Information supplied:

++++++++++++++++++++

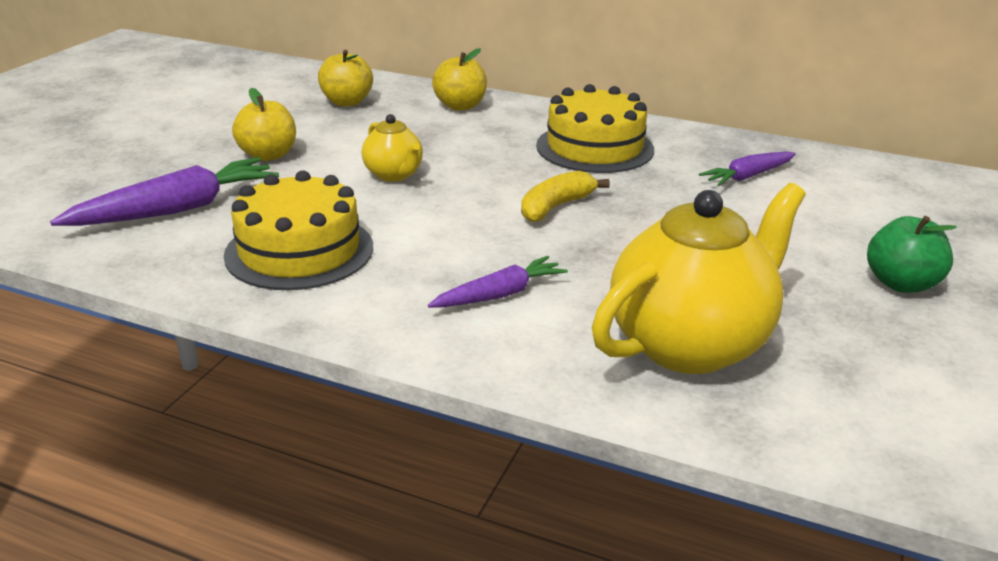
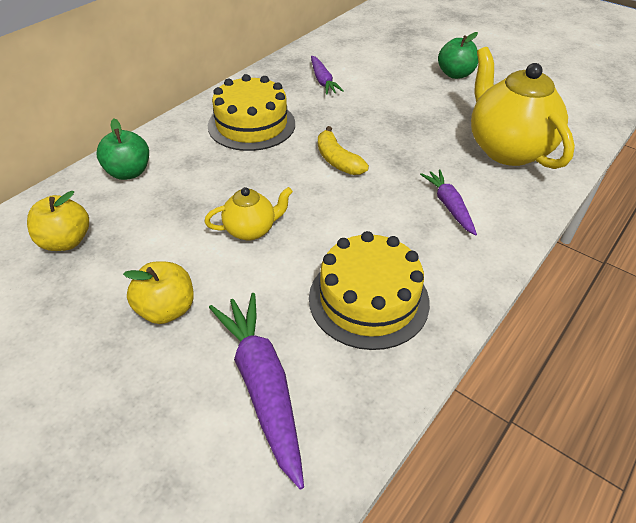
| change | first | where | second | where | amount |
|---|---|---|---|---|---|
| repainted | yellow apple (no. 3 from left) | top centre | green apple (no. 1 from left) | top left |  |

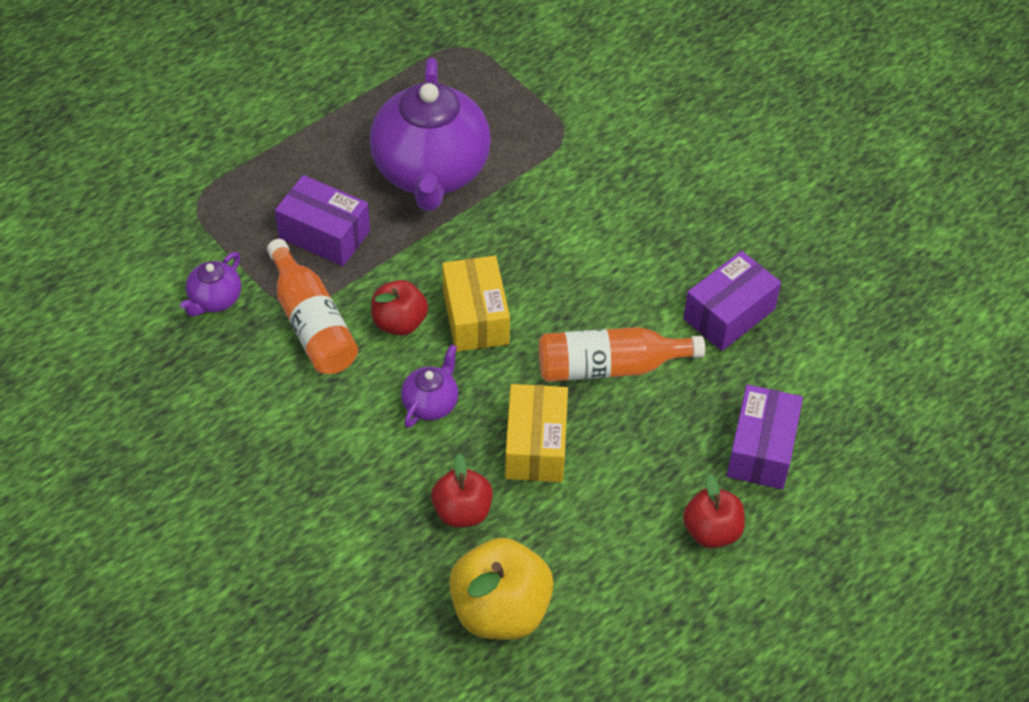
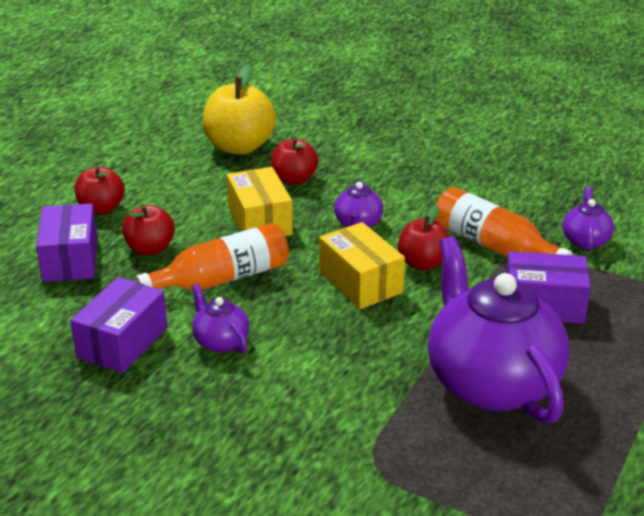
| change | first | where | second | where | amount |
|---|---|---|---|---|---|
| new |  |  | red apple (no. 2 from left) | middle left |  |
| new |  |  | purple teapot (no. 1 from left) | centre |  |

++++++++++++++++++++

Problem description: Everything in the entries except the pictures should be returned exactly as given.

Output for this task:
| change | first | where | second | where | amount |
|---|---|---|---|---|---|
| repainted | yellow apple (no. 3 from left) | top centre | green apple (no. 1 from left) | top left |  |

| change | first | where | second | where | amount |
|---|---|---|---|---|---|
| new |  |  | red apple (no. 2 from left) | middle left |  |
| new |  |  | purple teapot (no. 1 from left) | centre |  |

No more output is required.